(Object state change records)
════════════════════

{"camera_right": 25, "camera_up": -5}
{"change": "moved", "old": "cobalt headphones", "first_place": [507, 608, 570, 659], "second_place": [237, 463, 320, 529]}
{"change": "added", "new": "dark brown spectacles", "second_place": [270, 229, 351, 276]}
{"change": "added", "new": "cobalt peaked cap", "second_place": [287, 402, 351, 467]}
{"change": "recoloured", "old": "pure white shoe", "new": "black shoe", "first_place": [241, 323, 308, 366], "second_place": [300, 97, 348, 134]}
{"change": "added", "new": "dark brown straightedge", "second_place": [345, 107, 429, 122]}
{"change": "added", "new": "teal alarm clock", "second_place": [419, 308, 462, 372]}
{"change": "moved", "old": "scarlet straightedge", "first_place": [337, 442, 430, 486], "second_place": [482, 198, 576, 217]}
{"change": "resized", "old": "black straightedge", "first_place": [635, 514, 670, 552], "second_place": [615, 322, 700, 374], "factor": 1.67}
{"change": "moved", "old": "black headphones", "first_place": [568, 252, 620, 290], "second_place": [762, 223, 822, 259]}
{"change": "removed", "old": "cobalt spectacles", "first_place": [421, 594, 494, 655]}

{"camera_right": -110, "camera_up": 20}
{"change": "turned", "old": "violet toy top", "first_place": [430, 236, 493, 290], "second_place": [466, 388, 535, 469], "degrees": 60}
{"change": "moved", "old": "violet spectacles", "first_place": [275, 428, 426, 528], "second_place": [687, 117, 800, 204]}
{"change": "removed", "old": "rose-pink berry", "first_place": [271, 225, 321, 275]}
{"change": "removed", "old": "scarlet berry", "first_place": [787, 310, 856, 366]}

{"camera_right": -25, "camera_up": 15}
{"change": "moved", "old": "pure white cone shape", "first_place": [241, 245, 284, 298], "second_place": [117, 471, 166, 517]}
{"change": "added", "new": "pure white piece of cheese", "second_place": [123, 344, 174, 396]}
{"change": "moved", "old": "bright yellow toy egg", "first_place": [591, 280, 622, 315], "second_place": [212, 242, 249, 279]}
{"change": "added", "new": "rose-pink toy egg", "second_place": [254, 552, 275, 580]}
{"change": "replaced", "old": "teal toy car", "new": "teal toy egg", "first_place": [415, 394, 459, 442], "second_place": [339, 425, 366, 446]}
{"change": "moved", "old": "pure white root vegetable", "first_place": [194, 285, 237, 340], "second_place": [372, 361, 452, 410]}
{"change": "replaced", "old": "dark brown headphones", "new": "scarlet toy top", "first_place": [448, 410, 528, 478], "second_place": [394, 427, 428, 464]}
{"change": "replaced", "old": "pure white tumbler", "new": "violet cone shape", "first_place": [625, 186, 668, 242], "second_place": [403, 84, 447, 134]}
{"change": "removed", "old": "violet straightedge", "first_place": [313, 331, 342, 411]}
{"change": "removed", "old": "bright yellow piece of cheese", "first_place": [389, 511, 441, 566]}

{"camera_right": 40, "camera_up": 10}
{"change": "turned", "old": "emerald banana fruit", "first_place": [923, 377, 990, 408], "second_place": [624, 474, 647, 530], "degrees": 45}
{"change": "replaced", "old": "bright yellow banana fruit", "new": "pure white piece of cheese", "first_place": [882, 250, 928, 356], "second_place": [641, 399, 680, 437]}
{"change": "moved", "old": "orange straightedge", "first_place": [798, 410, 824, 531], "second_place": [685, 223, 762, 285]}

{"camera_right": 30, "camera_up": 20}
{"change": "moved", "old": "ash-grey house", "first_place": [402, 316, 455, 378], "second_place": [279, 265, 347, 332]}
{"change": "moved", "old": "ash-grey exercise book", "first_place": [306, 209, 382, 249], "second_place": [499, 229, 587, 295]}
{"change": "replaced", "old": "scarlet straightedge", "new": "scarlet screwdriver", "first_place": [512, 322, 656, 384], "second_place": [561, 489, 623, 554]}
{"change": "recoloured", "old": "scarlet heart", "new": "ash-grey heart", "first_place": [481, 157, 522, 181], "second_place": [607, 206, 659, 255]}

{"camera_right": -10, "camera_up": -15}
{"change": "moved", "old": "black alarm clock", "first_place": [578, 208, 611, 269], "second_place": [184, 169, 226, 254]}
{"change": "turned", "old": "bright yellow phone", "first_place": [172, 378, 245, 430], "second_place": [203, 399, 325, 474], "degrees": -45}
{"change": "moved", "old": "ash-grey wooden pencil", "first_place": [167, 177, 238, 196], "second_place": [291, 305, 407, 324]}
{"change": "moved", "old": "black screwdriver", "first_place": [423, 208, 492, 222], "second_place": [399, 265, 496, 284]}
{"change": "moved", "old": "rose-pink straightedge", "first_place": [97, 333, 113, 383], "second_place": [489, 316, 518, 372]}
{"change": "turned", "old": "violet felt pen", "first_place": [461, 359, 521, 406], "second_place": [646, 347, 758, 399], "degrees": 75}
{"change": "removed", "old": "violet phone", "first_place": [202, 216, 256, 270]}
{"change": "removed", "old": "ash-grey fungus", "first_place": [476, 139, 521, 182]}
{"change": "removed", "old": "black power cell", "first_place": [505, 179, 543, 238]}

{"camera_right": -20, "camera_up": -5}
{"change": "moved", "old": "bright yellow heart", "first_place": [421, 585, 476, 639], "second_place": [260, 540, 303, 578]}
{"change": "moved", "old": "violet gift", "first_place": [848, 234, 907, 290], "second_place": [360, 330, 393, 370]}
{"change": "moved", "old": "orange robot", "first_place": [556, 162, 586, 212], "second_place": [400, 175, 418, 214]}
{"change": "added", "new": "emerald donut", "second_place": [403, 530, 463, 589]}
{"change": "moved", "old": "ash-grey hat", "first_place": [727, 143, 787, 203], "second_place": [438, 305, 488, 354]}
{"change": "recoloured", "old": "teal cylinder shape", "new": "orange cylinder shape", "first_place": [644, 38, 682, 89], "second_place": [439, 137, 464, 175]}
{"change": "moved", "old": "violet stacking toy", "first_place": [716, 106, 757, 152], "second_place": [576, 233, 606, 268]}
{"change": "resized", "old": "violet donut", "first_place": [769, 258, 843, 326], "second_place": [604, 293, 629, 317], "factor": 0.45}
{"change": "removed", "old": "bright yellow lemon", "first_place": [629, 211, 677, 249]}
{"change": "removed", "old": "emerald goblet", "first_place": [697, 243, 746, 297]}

════════════════════

> Goal of the exercise: Go through the entries above and restate each one exactly.

> Response for this exercise:
{"camera_right": 25, "camera_up": -5}
{"change": "moved", "old": "cobalt headphones", "first_place": [507, 608, 570, 659], "second_place": [237, 463, 320, 529]}
{"change": "added", "new": "dark brown spectacles", "second_place": [270, 229, 351, 276]}
{"change": "added", "new": "cobalt peaked cap", "second_place": [287, 402, 351, 467]}
{"change": "recoloured", "old": "pure white shoe", "new": "black shoe", "first_place": [241, 323, 308, 366], "second_place": [300, 97, 348, 134]}
{"change": "added", "new": "dark brown straightedge", "second_place": [345, 107, 429, 122]}
{"change": "added", "new": "teal alarm clock", "second_place": [419, 308, 462, 372]}
{"change": "moved", "old": "scarlet straightedge", "first_place": [337, 442, 430, 486], "second_place": [482, 198, 576, 217]}
{"change": "resized", "old": "black straightedge", "first_place": [635, 514, 670, 552], "second_place": [615, 322, 700, 374], "factor": 1.67}
{"change": "moved", "old": "black headphones", "first_place": [568, 252, 620, 290], "second_place": [762, 223, 822, 259]}
{"change": "removed", "old": "cobalt spectacles", "first_place": [421, 594, 494, 655]}

{"camera_right": -110, "camera_up": 20}
{"change": "turned", "old": "violet toy top", "first_place": [430, 236, 493, 290], "second_place": [466, 388, 535, 469], "degrees": 60}
{"change": "moved", "old": "violet spectacles", "first_place": [275, 428, 426, 528], "second_place": [687, 117, 800, 204]}
{"change": "removed", "old": "rose-pink berry", "first_place": [271, 225, 321, 275]}
{"change": "removed", "old": "scarlet berry", "first_place": [787, 310, 856, 366]}

{"camera_right": -25, "camera_up": 15}
{"change": "moved", "old": "pure white cone shape", "first_place": [241, 245, 284, 298], "second_place": [117, 471, 166, 517]}
{"change": "added", "new": "pure white piece of cheese", "second_place": [123, 344, 174, 396]}
{"change": "moved", "old": "bright yellow toy egg", "first_place": [591, 280, 622, 315], "second_place": [212, 242, 249, 279]}
{"change": "added", "new": "rose-pink toy egg", "second_place": [254, 552, 275, 580]}
{"change": "replaced", "old": "teal toy car", "new": "teal toy egg", "first_place": [415, 394, 459, 442], "second_place": [339, 425, 366, 446]}
{"change": "moved", "old": "pure white root vegetable", "first_place": [194, 285, 237, 340], "second_place": [372, 361, 452, 410]}
{"change": "replaced", "old": "dark brown headphones", "new": "scarlet toy top", "first_place": [448, 410, 528, 478], "second_place": [394, 427, 428, 464]}
{"change": "replaced", "old": "pure white tumbler", "new": "violet cone shape", "first_place": [625, 186, 668, 242], "second_place": [403, 84, 447, 134]}
{"change": "removed", "old": "violet straightedge", "first_place": [313, 331, 342, 411]}
{"change": "removed", "old": "bright yellow piece of cheese", "first_place": [389, 511, 441, 566]}

{"camera_right": 40, "camera_up": 10}
{"change": "turned", "old": "emerald banana fruit", "first_place": [923, 377, 990, 408], "second_place": [624, 474, 647, 530], "degrees": 45}
{"change": "replaced", "old": "bright yellow banana fruit", "new": "pure white piece of cheese", "first_place": [882, 250, 928, 356], "second_place": [641, 399, 680, 437]}
{"change": "moved", "old": "orange straightedge", "first_place": [798, 410, 824, 531], "second_place": [685, 223, 762, 285]}

{"camera_right": 30, "camera_up": 20}
{"change": "moved", "old": "ash-grey house", "first_place": [402, 316, 455, 378], "second_place": [279, 265, 347, 332]}
{"change": "moved", "old": "ash-grey exercise book", "first_place": [306, 209, 382, 249], "second_place": [499, 229, 587, 295]}
{"change": "replaced", "old": "scarlet straightedge", "new": "scarlet screwdriver", "first_place": [512, 322, 656, 384], "second_place": [561, 489, 623, 554]}
{"change": "recoloured", "old": "scarlet heart", "new": "ash-grey heart", "first_place": [481, 157, 522, 181], "second_place": [607, 206, 659, 255]}

{"camera_right": -10, "camera_up": -15}
{"change": "moved", "old": "black alarm clock", "first_place": [578, 208, 611, 269], "second_place": [184, 169, 226, 254]}
{"change": "turned", "old": "bright yellow phone", "first_place": [172, 378, 245, 430], "second_place": [203, 399, 325, 474], "degrees": -45}
{"change": "moved", "old": "ash-grey wooden pencil", "first_place": [167, 177, 238, 196], "second_place": [291, 305, 407, 324]}
{"change": "moved", "old": "black screwdriver", "first_place": [423, 208, 492, 222], "second_place": [399, 265, 496, 284]}
{"change": "moved", "old": "rose-pink straightedge", "first_place": [97, 333, 113, 383], "second_place": [489, 316, 518, 372]}
{"change": "turned", "old": "violet felt pen", "first_place": [461, 359, 521, 406], "second_place": [646, 347, 758, 399], "degrees": 75}
{"change": "removed", "old": "violet phone", "first_place": [202, 216, 256, 270]}
{"change": "removed", "old": "ash-grey fungus", "first_place": [476, 139, 521, 182]}
{"change": "removed", "old": "black power cell", "first_place": [505, 179, 543, 238]}

{"camera_right": -20, "camera_up": -5}
{"change": "moved", "old": "bright yellow heart", "first_place": [421, 585, 476, 639], "second_place": [260, 540, 303, 578]}
{"change": "moved", "old": "violet gift", "first_place": [848, 234, 907, 290], "second_place": [360, 330, 393, 370]}
{"change": "moved", "old": "orange robot", "first_place": [556, 162, 586, 212], "second_place": [400, 175, 418, 214]}
{"change": "added", "new": "emerald donut", "second_place": [403, 530, 463, 589]}
{"change": "moved", "old": "ash-grey hat", "first_place": [727, 143, 787, 203], "second_place": [438, 305, 488, 354]}
{"change": "recoloured", "old": "teal cylinder shape", "new": "orange cylinder shape", "first_place": [644, 38, 682, 89], "second_place": [439, 137, 464, 175]}
{"change": "moved", "old": "violet stacking toy", "first_place": [716, 106, 757, 152], "second_place": [576, 233, 606, 268]}
{"change": "resized", "old": "violet donut", "first_place": [769, 258, 843, 326], "second_place": [604, 293, 629, 317], "factor": 0.45}
{"change": "removed", "old": "bright yellow lemon", "first_place": [629, 211, 677, 249]}
{"change": "removed", "old": "emerald goblet", "first_place": [697, 243, 746, 297]}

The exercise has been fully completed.